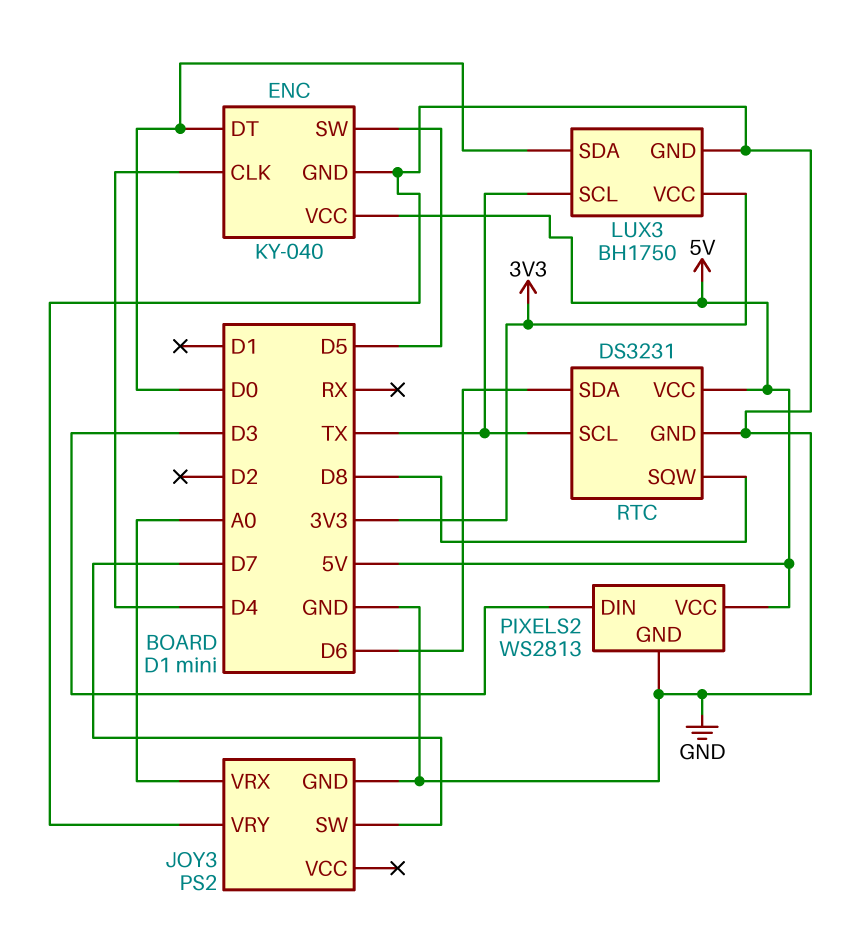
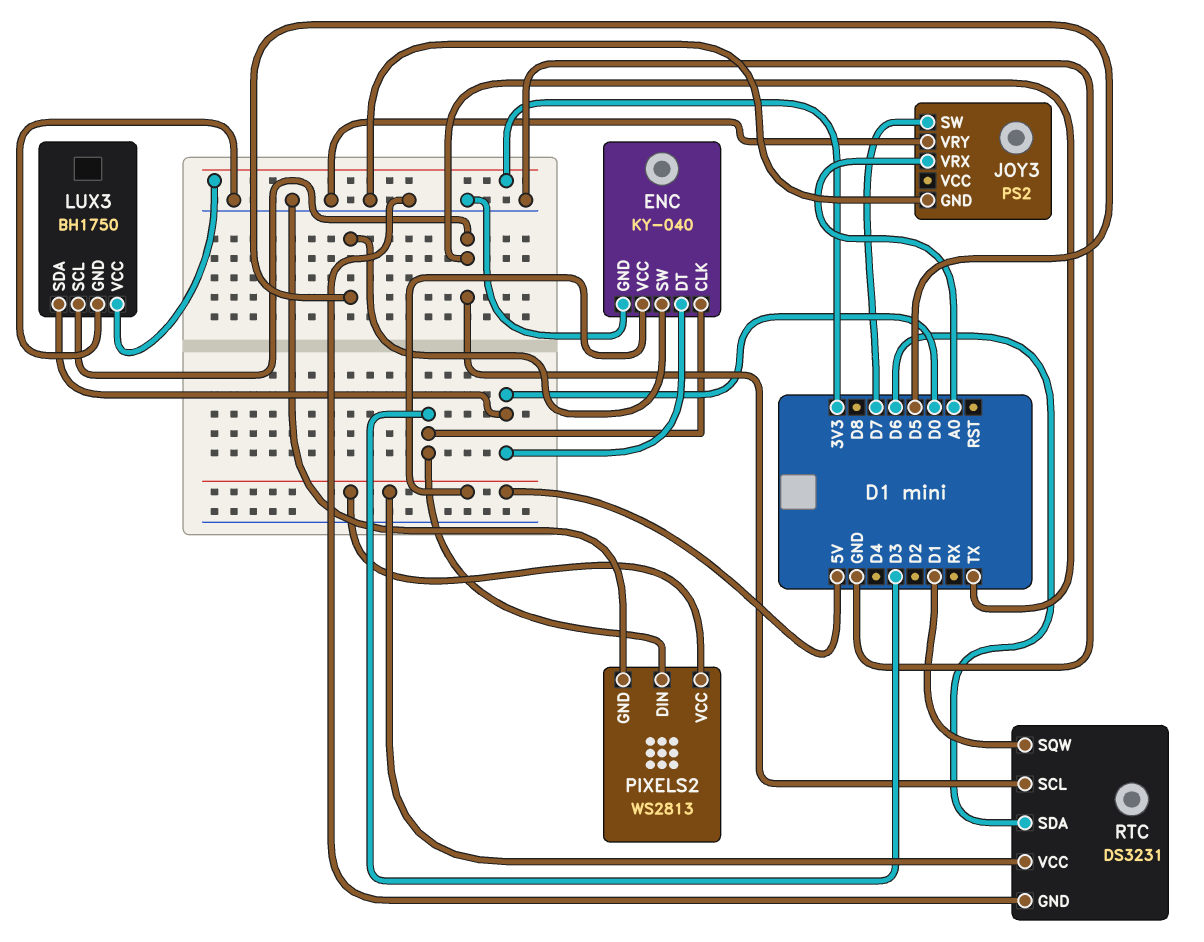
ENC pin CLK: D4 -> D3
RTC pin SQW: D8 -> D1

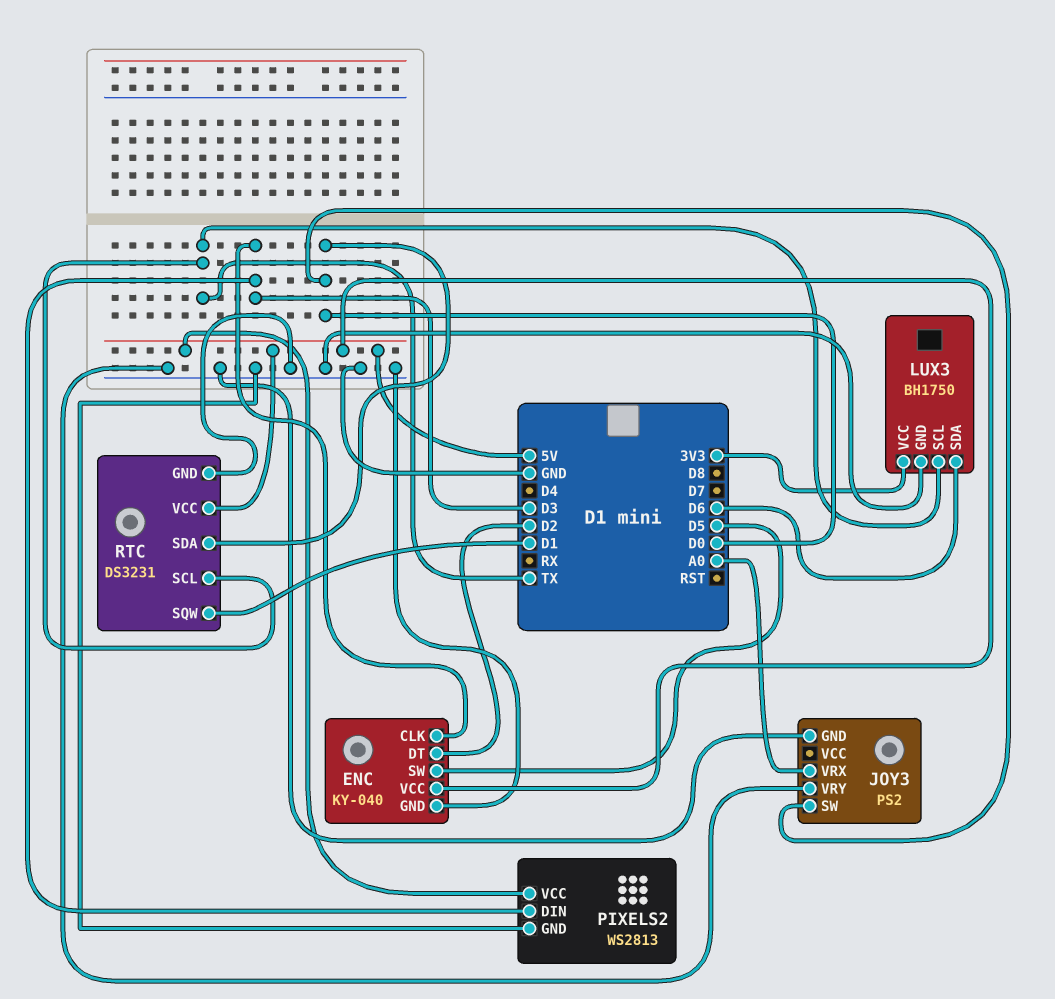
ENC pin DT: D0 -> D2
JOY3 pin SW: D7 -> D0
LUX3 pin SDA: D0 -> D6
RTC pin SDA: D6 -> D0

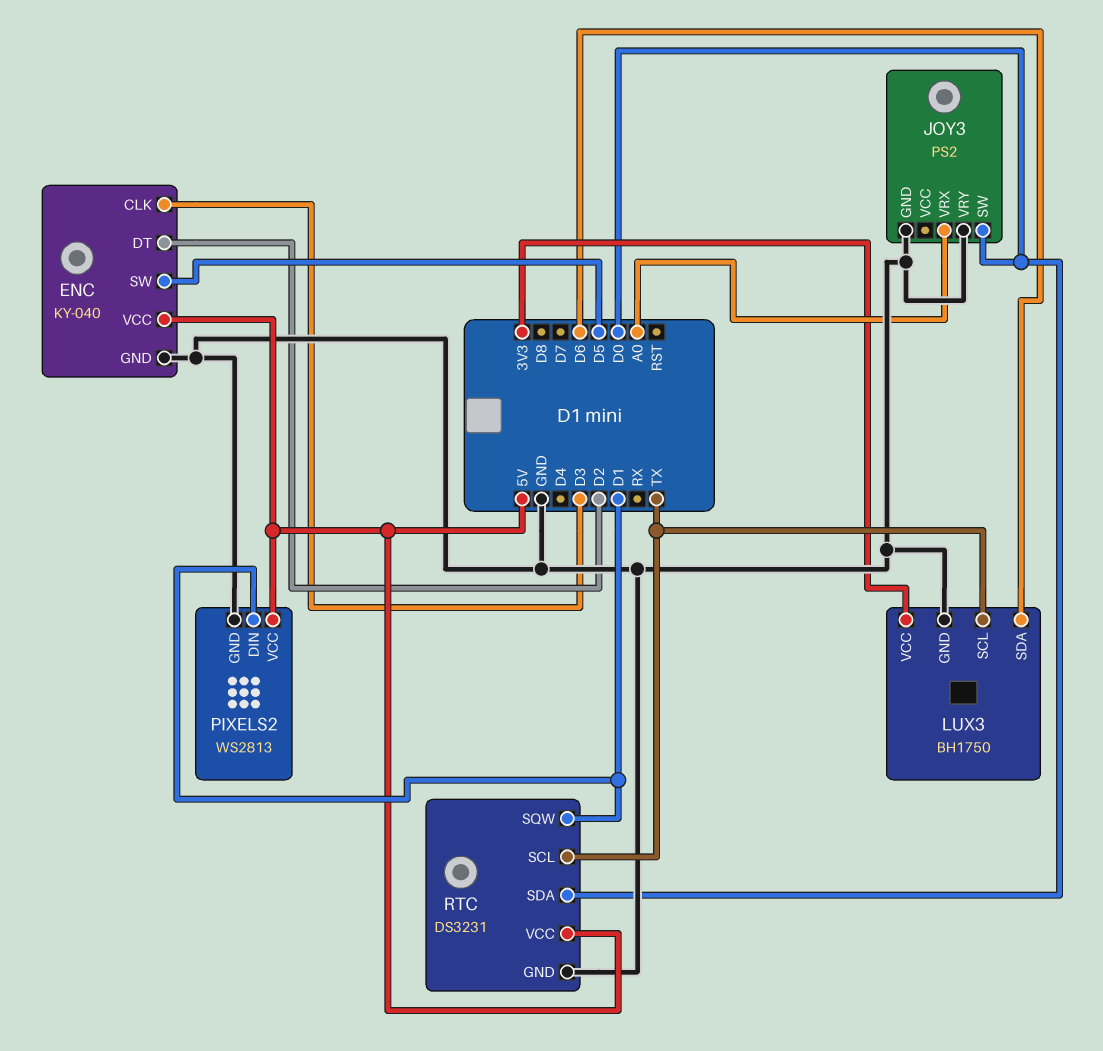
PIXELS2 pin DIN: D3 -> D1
....
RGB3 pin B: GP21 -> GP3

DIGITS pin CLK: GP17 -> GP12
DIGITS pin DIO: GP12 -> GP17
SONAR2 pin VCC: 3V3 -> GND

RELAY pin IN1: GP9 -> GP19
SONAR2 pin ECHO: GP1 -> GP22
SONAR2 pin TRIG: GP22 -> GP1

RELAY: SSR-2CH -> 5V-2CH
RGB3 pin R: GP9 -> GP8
....
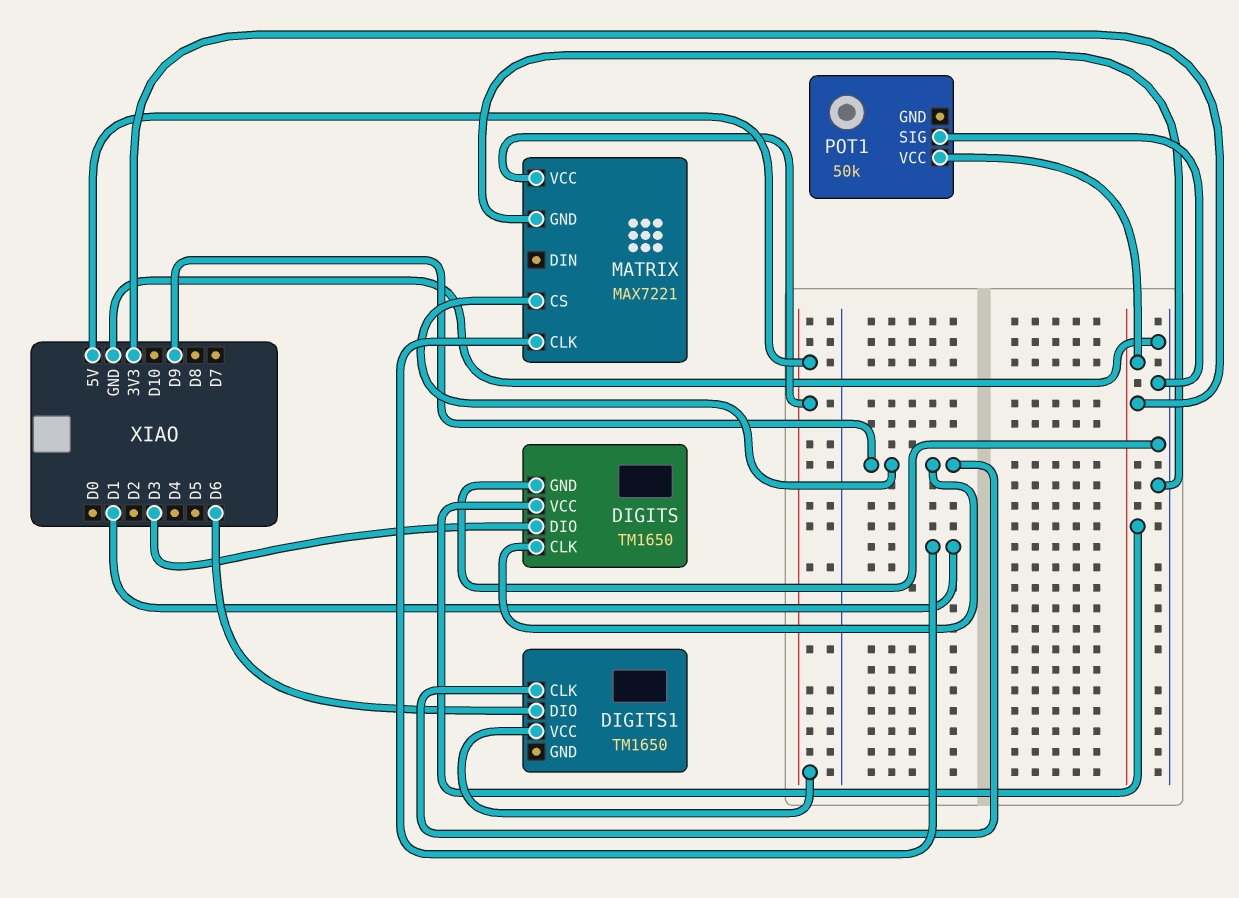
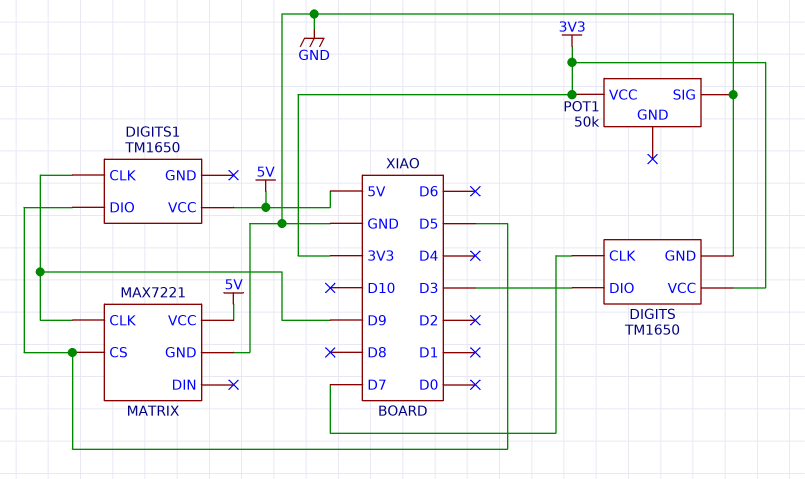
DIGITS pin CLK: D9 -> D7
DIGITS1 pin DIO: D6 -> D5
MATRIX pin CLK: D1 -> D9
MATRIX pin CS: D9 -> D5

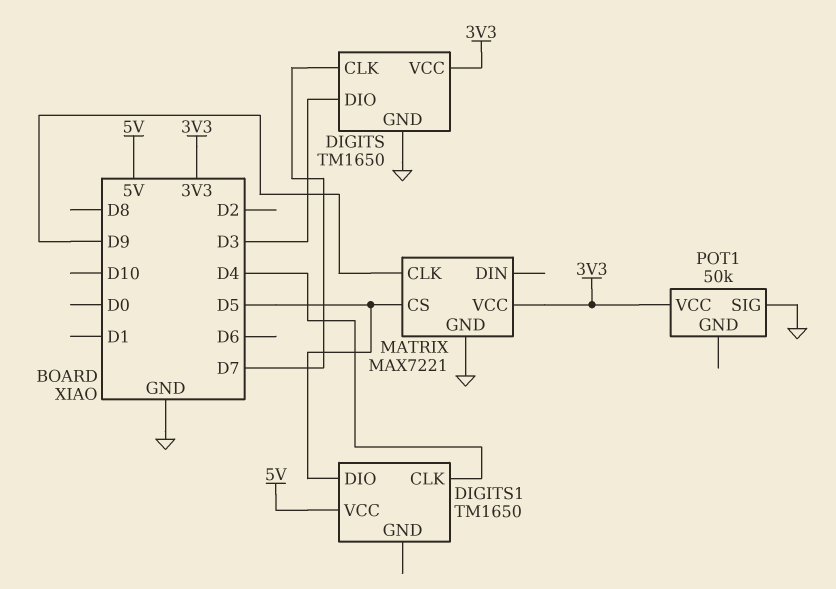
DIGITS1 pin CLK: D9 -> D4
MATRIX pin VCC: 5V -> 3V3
....
Return exactly the lines of the material above, starting at the line containing "MATRIX pin CLK: D1 -> D9" and finishing at the line containing "MATRIX pin VCC: 5V -> 3V3", without any pictures.

**Written response:**
MATRIX pin CLK: D1 -> D9
MATRIX pin CS: D9 -> D5

DIGITS1 pin CLK: D9 -> D4
MATRIX pin VCC: 5V -> 3V3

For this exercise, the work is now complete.